== Given records ==
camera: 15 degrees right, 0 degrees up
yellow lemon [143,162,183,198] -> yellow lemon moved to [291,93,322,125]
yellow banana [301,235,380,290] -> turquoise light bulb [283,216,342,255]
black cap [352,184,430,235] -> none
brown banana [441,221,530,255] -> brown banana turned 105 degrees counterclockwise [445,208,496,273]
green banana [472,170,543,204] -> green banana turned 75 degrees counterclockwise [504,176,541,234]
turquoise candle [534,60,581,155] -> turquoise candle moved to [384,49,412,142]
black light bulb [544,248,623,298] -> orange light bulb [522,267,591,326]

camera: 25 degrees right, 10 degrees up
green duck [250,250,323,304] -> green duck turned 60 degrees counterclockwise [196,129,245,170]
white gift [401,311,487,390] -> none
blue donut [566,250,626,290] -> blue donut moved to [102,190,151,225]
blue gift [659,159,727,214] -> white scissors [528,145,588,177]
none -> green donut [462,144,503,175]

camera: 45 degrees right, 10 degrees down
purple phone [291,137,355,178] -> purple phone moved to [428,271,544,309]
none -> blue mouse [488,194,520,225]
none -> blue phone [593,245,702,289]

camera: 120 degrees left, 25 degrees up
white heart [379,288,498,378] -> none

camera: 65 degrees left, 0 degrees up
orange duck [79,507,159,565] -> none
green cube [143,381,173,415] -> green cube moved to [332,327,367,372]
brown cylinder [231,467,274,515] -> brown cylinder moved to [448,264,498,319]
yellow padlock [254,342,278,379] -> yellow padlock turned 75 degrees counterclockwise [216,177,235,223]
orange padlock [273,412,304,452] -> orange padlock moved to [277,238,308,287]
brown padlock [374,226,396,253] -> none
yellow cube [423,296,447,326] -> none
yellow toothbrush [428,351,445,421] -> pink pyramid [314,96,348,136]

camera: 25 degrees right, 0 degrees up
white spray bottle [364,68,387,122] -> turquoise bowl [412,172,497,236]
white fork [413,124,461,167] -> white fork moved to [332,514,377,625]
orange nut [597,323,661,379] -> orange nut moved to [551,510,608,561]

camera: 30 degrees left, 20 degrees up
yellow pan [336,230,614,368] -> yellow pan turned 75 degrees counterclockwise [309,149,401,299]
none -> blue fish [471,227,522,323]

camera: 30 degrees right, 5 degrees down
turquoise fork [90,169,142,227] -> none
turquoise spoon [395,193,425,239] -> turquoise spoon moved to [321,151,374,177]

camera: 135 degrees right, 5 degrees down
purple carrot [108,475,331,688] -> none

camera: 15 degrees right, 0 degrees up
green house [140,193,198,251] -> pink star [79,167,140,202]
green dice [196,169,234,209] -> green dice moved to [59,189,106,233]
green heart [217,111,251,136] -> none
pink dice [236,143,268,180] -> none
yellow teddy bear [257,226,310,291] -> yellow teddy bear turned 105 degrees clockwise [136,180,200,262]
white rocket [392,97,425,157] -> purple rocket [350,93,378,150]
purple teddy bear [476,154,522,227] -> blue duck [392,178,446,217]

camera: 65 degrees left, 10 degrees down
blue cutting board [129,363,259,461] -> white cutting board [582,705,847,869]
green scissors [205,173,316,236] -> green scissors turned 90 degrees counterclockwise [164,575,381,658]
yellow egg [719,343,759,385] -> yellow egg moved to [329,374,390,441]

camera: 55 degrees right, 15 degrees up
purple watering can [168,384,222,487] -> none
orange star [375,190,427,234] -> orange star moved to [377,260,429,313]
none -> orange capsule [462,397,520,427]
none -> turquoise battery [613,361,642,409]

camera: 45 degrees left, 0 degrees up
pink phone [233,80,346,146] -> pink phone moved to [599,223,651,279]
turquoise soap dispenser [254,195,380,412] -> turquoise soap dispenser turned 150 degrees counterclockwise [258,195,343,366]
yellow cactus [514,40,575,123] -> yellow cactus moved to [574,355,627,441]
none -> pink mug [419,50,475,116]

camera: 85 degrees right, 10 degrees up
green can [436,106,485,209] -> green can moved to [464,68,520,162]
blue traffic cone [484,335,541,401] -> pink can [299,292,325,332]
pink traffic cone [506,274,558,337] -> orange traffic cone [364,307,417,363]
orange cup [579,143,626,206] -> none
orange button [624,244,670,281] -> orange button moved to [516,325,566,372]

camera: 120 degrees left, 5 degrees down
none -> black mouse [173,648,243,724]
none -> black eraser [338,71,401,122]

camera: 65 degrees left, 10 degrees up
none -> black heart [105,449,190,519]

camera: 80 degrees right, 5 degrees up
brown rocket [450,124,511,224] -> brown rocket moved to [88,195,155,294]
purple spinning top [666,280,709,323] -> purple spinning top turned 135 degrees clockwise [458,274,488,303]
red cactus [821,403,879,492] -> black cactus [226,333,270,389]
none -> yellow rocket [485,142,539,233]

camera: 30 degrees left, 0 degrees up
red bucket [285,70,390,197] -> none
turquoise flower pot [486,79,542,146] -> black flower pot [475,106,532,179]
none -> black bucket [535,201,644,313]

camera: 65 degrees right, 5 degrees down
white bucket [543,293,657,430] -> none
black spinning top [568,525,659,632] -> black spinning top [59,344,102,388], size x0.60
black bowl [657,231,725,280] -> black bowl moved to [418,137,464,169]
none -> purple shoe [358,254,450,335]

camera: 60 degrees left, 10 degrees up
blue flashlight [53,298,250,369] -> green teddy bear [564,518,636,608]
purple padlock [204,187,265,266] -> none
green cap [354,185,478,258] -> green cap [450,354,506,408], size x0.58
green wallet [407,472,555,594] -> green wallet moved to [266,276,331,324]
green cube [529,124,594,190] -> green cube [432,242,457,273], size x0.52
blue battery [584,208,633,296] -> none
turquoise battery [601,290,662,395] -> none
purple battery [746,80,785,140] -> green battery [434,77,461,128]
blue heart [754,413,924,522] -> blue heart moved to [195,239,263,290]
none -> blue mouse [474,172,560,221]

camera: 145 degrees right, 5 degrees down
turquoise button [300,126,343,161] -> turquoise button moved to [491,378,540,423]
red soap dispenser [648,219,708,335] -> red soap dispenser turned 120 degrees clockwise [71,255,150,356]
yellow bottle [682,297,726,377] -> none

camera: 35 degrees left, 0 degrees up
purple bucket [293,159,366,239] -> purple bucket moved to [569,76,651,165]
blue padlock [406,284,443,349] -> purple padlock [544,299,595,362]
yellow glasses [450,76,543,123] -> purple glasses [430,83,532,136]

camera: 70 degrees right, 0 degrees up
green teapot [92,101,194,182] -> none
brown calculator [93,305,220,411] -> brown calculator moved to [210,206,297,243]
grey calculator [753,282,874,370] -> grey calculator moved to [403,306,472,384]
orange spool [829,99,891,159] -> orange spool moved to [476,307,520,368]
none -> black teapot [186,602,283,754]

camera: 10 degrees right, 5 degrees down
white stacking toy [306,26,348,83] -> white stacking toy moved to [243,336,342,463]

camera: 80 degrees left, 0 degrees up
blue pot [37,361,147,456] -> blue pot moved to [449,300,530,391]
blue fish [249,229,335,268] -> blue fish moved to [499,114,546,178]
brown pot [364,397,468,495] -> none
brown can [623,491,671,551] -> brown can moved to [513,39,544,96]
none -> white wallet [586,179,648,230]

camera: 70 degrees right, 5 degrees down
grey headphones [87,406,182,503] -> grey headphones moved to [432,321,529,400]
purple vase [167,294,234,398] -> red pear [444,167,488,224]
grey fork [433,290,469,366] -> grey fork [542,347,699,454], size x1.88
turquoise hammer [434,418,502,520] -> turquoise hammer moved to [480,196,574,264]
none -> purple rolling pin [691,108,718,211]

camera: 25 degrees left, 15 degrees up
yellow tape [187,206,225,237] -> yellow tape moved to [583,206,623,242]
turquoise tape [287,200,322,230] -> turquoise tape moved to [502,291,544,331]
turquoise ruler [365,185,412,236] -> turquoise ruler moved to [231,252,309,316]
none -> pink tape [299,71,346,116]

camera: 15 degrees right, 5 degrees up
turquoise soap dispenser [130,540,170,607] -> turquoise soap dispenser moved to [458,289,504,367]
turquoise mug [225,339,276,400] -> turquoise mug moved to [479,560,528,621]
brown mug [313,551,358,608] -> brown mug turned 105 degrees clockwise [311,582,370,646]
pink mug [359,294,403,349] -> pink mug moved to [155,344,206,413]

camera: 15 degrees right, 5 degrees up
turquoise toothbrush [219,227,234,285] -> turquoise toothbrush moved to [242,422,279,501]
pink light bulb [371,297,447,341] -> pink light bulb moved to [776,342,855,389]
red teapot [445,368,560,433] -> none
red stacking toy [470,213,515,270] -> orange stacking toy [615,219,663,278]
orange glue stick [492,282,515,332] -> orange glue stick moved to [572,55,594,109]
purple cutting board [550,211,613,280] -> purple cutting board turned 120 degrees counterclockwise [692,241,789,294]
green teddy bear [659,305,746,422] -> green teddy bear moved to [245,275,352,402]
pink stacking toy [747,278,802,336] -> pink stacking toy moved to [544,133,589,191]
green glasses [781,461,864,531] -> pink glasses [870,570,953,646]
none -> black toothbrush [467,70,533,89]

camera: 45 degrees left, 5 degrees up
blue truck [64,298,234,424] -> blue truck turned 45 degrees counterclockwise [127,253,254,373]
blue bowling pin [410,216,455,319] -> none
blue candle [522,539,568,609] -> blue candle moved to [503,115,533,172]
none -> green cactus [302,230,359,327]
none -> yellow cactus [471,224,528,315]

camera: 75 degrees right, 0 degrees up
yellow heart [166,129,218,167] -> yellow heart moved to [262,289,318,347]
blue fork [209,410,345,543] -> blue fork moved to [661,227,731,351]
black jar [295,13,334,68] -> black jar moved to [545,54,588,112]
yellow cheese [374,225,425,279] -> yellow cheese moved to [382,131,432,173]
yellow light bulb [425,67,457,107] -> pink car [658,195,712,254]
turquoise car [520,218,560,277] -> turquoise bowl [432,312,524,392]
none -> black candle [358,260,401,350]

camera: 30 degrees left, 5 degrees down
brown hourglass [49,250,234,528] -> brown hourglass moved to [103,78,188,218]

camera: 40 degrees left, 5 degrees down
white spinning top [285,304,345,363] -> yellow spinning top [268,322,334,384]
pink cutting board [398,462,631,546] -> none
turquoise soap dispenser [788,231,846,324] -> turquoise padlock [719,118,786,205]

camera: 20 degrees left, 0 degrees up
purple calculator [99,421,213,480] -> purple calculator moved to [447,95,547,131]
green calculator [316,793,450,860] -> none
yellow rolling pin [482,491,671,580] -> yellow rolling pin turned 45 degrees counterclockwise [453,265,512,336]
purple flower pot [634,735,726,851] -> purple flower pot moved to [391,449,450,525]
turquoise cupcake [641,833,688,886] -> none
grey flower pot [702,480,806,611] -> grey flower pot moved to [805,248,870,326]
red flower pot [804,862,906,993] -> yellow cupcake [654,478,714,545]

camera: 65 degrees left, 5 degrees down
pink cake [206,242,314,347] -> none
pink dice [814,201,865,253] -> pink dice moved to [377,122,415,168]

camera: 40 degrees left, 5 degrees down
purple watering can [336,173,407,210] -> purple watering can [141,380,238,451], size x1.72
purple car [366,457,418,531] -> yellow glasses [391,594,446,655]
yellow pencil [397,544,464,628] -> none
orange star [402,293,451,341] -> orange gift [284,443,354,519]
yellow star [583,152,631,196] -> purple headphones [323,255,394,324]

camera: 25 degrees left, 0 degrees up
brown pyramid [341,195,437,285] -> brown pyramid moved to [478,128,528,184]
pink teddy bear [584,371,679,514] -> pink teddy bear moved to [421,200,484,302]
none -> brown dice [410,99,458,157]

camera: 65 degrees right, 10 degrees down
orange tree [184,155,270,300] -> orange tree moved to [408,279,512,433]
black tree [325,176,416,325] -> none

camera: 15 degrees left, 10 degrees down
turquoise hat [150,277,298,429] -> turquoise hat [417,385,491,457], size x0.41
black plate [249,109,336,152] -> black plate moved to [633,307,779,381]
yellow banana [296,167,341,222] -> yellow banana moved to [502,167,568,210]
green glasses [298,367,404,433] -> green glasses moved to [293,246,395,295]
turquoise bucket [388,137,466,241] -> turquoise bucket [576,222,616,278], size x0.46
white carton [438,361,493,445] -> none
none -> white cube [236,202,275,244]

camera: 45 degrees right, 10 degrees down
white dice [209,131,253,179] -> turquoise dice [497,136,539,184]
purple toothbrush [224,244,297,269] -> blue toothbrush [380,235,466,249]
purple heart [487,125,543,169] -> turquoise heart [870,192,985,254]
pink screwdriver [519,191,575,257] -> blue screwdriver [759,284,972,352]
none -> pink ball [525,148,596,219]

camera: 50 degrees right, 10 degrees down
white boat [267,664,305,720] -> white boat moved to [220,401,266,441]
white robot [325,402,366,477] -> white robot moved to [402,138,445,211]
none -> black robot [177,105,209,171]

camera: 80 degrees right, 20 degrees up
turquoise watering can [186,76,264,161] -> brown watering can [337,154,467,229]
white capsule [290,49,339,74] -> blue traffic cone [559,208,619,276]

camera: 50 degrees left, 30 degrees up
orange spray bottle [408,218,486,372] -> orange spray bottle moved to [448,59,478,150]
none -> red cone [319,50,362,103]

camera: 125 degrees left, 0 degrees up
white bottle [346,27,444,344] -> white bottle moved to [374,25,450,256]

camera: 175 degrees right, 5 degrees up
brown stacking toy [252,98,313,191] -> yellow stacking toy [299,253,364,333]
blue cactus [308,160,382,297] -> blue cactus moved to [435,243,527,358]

== What the task requires ==
The total, and nothing more: how many lines in the entries contain "scissors"?

== Answer for this exercise ==
2